Task details
Of all the lines below, output only those starting at the one with "camera: 60 degrees left, 0 degrees up" and ending at the one with "(391, 176) = (601, 235): red", both ends included, exactly as written.

Record extracts
⁂

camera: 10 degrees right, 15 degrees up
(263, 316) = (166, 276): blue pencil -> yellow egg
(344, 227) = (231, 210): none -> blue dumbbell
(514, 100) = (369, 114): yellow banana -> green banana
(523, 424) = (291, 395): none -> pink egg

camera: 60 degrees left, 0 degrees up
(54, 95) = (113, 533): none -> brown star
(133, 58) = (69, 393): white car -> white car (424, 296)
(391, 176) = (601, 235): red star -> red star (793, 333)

⁂

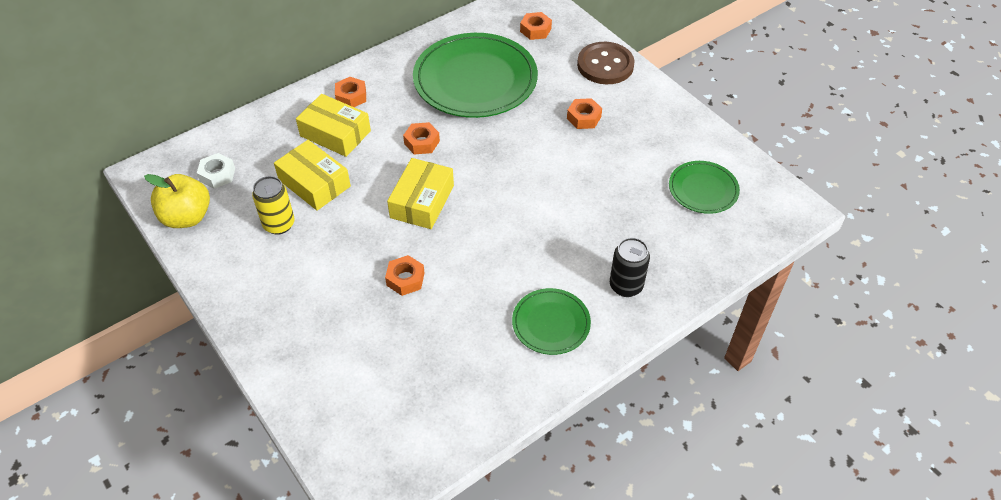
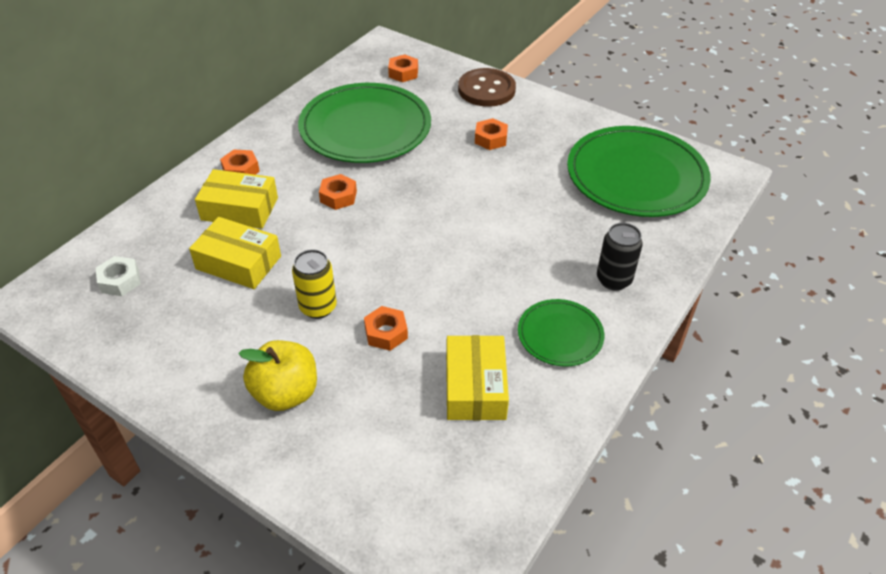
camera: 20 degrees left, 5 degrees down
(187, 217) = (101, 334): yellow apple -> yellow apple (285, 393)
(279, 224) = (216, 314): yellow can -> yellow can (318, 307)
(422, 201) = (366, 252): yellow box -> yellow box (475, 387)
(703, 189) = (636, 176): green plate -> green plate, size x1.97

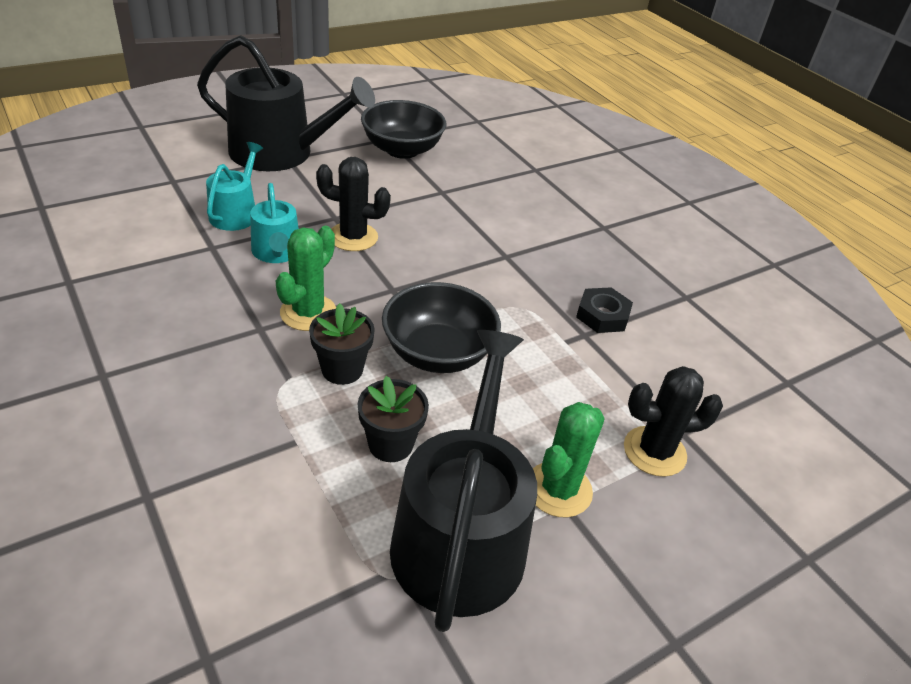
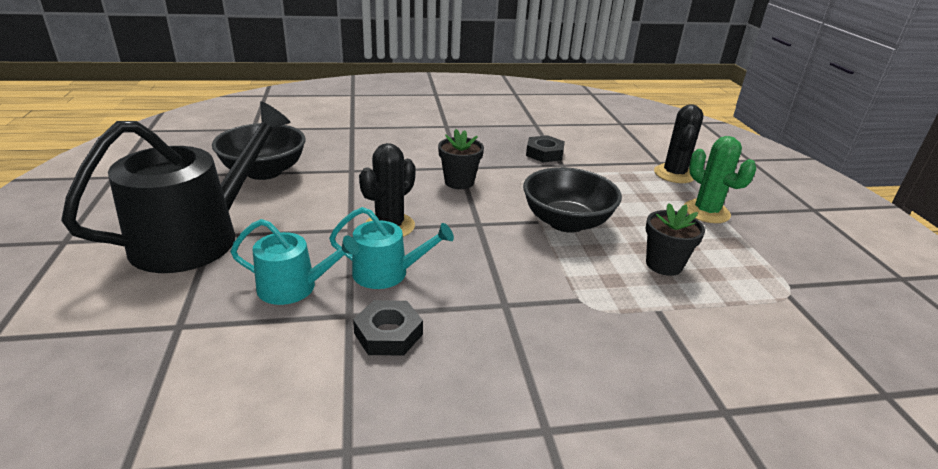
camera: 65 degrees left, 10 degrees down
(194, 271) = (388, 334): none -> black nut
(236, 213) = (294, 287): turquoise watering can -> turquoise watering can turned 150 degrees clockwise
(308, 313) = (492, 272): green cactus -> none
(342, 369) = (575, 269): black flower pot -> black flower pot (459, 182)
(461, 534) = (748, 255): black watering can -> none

⁂

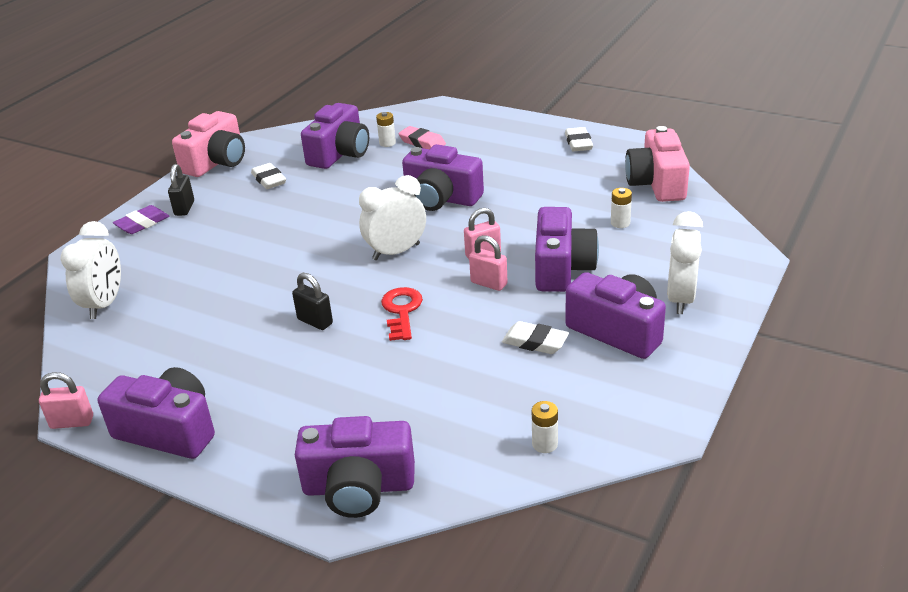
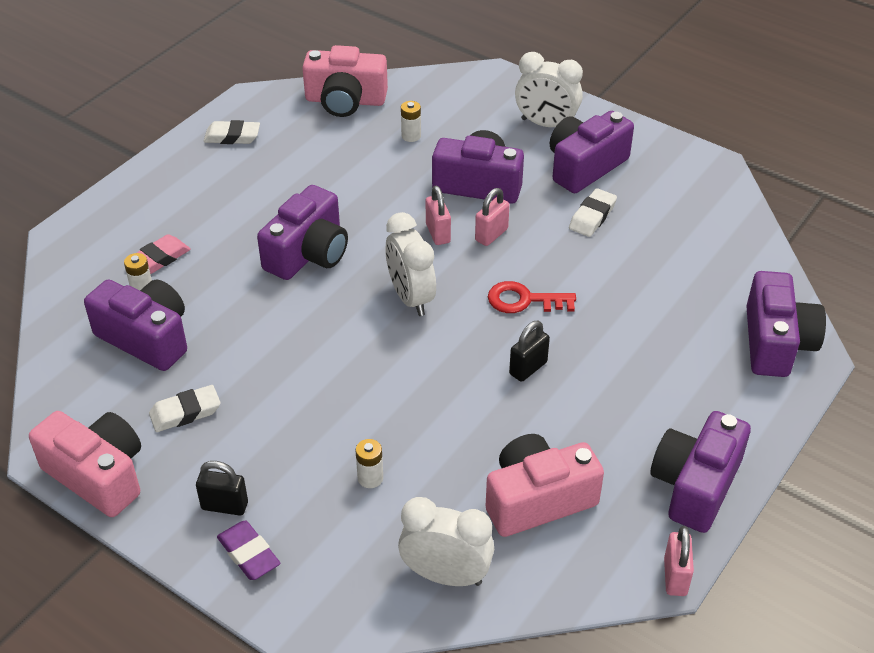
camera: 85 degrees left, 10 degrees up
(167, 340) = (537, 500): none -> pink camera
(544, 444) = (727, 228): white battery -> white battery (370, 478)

⁂

Final answer
camera: 60 degrees left, 0 degrees up
(54, 95) = (113, 533): none -> brown star
(133, 58) = (69, 393): white car -> white car (424, 296)
(391, 176) = (601, 235): red star -> red star (793, 333)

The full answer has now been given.